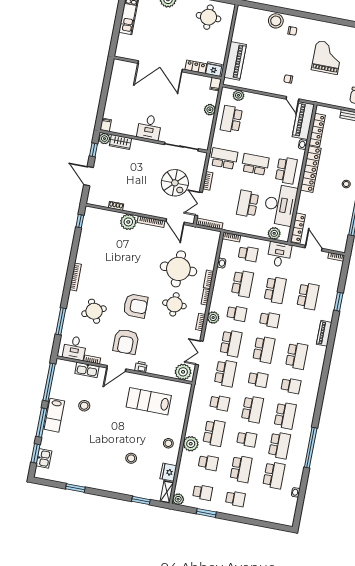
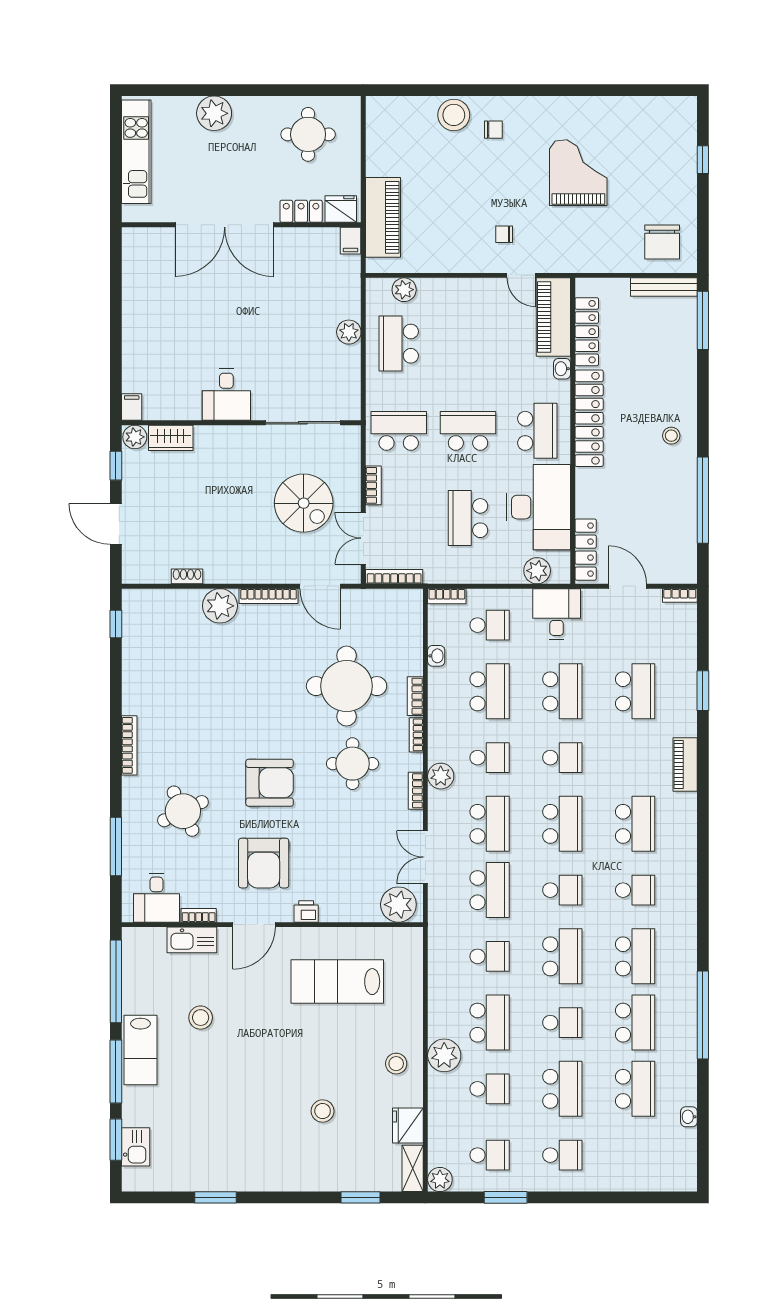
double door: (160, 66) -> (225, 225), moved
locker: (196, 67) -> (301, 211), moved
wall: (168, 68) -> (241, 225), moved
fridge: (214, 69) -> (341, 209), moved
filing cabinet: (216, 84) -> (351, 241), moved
==
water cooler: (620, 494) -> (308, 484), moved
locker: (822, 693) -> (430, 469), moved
--
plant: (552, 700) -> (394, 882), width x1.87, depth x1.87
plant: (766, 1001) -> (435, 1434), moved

**TASK TO CARRY OUT:**
Which lines in the data above hold the word "plant"? Return each of them.

**WRITTEN ANSWER:**
plant: (552, 700) -> (394, 882), width x1.87, depth x1.87
plant: (766, 1001) -> (435, 1434), moved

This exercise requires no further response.